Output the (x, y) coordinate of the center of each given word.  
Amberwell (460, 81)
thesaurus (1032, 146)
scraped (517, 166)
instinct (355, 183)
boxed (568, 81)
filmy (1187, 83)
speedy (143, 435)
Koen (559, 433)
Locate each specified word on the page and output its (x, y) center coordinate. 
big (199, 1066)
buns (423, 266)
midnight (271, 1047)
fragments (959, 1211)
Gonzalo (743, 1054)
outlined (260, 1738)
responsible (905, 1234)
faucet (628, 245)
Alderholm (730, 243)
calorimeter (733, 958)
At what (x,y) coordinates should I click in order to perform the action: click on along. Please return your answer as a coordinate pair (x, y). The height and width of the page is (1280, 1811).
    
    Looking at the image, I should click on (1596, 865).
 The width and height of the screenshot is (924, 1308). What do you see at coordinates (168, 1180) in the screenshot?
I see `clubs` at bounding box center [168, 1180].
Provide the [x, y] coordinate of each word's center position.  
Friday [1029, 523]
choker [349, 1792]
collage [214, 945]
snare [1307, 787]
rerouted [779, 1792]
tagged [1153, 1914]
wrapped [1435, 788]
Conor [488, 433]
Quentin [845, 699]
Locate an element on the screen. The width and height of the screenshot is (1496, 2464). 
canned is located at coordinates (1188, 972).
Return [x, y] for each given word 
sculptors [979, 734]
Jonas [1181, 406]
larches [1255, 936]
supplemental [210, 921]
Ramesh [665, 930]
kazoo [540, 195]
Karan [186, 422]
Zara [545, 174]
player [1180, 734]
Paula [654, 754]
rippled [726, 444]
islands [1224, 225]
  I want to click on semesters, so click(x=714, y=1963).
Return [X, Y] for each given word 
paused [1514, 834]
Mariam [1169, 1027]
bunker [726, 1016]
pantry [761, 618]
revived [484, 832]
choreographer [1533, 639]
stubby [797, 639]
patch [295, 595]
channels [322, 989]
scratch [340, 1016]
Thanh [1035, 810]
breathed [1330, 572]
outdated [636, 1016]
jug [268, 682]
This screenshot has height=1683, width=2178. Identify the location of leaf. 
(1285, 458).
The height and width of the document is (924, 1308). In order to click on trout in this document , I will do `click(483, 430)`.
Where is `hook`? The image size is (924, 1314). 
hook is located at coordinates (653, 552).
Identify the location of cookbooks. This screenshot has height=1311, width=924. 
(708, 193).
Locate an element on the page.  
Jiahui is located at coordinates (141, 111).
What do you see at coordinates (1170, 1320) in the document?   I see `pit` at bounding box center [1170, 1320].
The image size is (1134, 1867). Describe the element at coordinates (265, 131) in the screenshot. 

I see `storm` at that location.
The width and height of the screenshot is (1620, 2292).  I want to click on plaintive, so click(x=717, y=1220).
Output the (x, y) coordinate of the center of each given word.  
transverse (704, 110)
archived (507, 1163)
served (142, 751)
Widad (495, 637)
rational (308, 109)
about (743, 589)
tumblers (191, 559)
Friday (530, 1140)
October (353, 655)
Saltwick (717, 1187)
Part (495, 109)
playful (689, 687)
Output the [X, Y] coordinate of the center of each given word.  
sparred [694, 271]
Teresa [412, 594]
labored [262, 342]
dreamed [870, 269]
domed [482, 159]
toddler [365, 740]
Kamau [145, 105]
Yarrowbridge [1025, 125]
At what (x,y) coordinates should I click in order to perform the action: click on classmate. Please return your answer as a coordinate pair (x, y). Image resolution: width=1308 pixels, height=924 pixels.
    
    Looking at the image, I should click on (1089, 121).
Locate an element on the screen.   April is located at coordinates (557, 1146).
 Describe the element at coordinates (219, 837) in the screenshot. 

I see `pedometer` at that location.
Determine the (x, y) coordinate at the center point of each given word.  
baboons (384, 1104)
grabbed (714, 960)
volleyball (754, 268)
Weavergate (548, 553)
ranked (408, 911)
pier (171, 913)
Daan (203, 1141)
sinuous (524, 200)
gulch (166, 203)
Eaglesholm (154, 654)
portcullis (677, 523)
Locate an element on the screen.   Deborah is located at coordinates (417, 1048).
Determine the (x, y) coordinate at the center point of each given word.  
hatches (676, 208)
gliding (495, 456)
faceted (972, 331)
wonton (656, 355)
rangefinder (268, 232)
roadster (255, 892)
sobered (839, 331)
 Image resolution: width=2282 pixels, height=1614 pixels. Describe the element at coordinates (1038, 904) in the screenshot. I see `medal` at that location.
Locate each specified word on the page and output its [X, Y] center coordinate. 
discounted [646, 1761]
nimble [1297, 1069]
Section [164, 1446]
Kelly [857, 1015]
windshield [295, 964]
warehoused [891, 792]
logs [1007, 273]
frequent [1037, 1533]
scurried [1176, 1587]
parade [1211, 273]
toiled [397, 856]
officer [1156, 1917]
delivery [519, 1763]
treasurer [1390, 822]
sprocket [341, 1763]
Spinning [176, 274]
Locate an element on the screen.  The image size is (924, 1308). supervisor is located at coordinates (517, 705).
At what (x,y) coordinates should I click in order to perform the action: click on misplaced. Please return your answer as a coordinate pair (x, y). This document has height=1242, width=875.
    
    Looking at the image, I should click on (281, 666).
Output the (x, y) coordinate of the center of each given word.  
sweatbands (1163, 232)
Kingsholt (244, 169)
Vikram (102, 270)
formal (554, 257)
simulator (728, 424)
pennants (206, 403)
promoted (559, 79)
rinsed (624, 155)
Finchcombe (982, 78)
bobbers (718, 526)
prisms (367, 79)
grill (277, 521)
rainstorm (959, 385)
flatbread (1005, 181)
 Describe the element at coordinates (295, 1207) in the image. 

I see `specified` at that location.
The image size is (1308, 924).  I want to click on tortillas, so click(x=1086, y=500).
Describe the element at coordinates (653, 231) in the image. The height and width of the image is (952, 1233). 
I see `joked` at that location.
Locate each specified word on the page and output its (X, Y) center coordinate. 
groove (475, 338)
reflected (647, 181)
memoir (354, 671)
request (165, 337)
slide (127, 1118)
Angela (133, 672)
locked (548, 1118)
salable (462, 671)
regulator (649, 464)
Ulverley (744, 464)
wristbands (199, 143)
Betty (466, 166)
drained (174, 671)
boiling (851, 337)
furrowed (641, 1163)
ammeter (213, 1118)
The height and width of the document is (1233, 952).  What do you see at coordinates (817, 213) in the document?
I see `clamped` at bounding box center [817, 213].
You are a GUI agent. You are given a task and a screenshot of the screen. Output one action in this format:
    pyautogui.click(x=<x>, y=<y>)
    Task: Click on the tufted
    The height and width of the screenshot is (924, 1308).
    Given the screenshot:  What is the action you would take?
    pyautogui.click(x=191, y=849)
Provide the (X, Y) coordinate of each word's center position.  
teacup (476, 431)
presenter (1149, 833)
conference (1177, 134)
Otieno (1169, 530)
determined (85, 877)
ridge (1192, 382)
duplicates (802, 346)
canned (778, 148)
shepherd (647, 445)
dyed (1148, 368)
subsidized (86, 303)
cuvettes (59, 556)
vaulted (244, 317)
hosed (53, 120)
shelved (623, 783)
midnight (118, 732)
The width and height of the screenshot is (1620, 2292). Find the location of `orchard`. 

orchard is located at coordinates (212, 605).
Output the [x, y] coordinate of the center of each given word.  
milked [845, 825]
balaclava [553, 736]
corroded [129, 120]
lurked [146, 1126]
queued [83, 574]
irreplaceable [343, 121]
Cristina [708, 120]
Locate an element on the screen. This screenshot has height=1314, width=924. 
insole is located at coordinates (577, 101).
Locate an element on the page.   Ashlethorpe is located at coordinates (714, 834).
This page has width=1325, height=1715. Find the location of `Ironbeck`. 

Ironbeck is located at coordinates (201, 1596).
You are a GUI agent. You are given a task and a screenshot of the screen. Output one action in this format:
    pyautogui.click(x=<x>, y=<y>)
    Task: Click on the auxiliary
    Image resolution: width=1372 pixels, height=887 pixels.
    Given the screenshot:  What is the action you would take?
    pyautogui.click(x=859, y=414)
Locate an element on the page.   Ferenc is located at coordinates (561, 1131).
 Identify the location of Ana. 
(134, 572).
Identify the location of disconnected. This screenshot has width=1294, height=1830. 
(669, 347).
*****
* Exercise instructions *
Find each line of the data above that contains the string "Describe" and copy those lines out in full.

* Exercise result *
The image size is (1134, 1867). Describe the element at coordinates (265, 131) in the screenshot. 
 Describe the element at coordinates (219, 837) in the screenshot. 
 Image resolution: width=2282 pixels, height=1614 pixels. Describe the element at coordinates (1038, 904) in the screenshot. I see `medal` at that location.
 Describe the element at coordinates (295, 1207) in the image. 
Describe the element at coordinates (653, 231) in the image. The height and width of the image is (952, 1233). 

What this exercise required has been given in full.